■ **What this task involves**
An exact, complete copy of the entries is needed, with the pictures left out.

Scene edit records
----
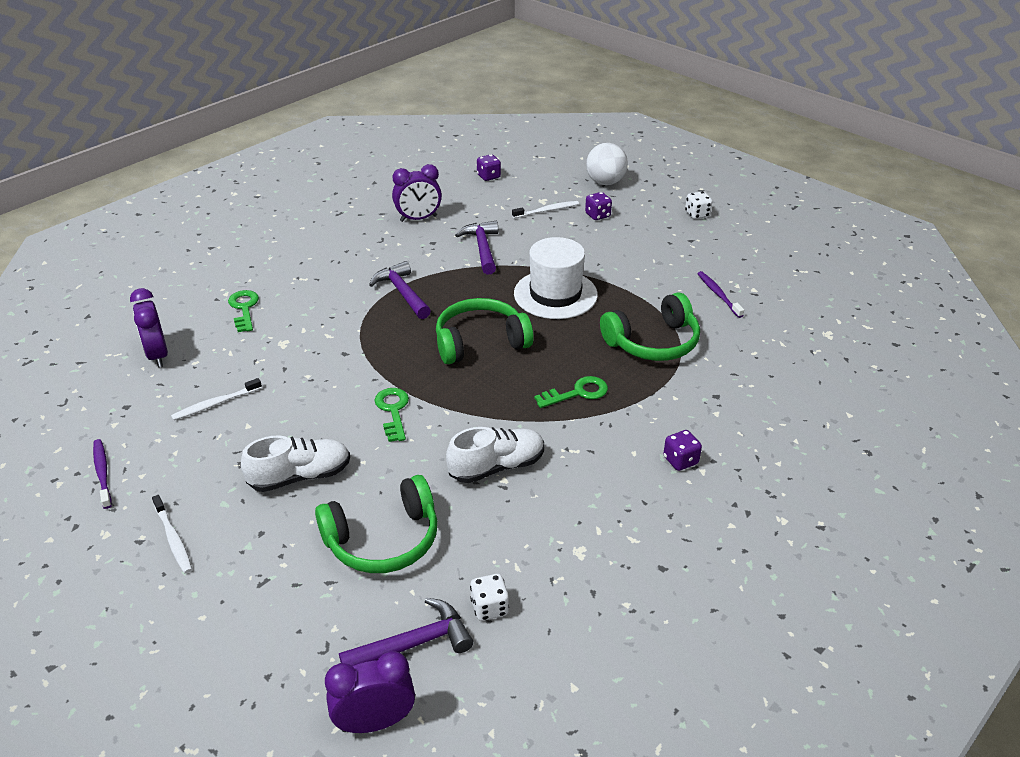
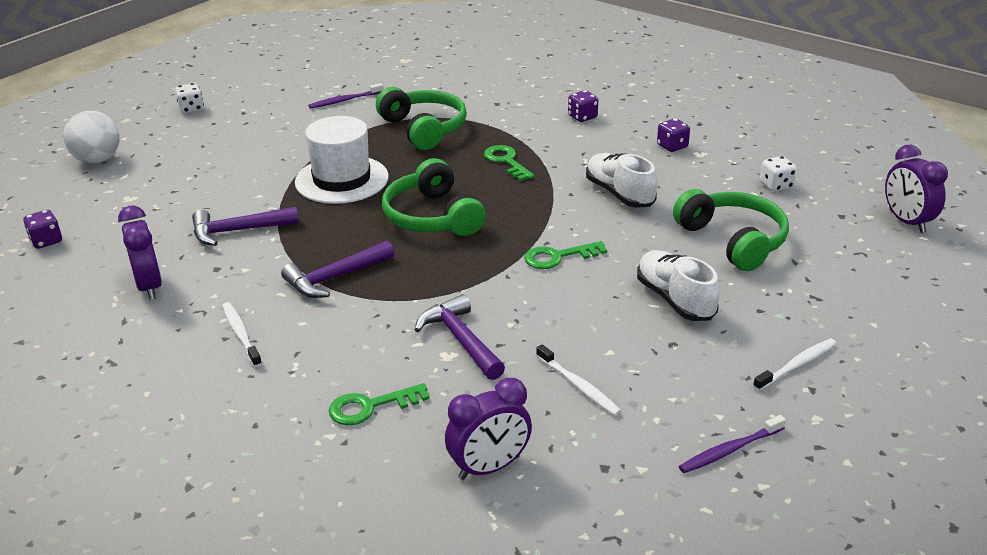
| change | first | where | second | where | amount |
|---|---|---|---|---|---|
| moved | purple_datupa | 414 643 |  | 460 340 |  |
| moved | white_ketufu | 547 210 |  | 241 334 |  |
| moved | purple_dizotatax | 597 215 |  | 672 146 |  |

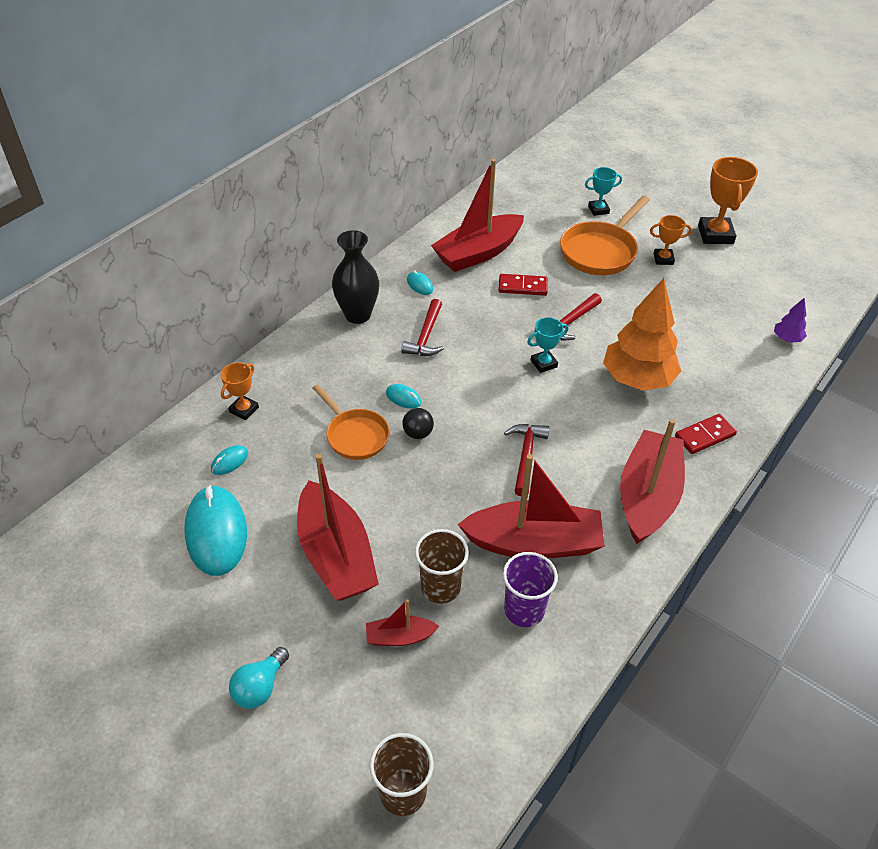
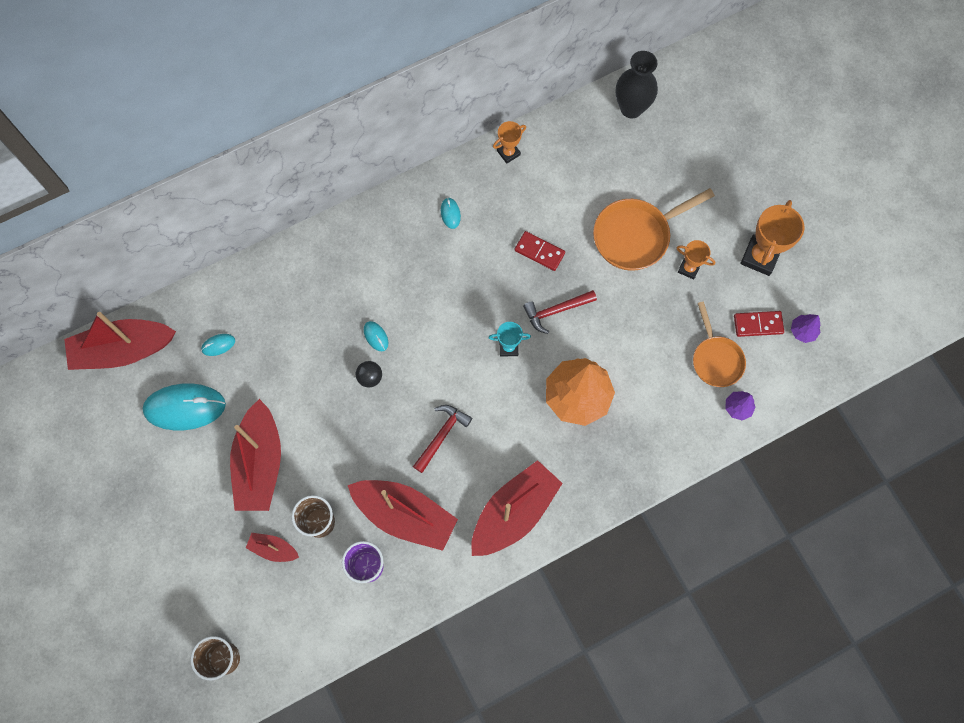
| change | first | where | second | where | amount |
|---|---|---|---|---|---|
| turned |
----
■ **Solution**
| change | first | where | second | where | amount |
|---|---|---|---|---|---|
| moved | purple_datupa | 414 643 |  | 460 340 |  |
| moved | white_ketufu | 547 210 |  | 241 334 |  |
| moved | purple_dizotatax | 597 215 |  | 672 146 |  |

| change | first | where | second | where | amount |
|---|---|---|---|---|---|
| turned |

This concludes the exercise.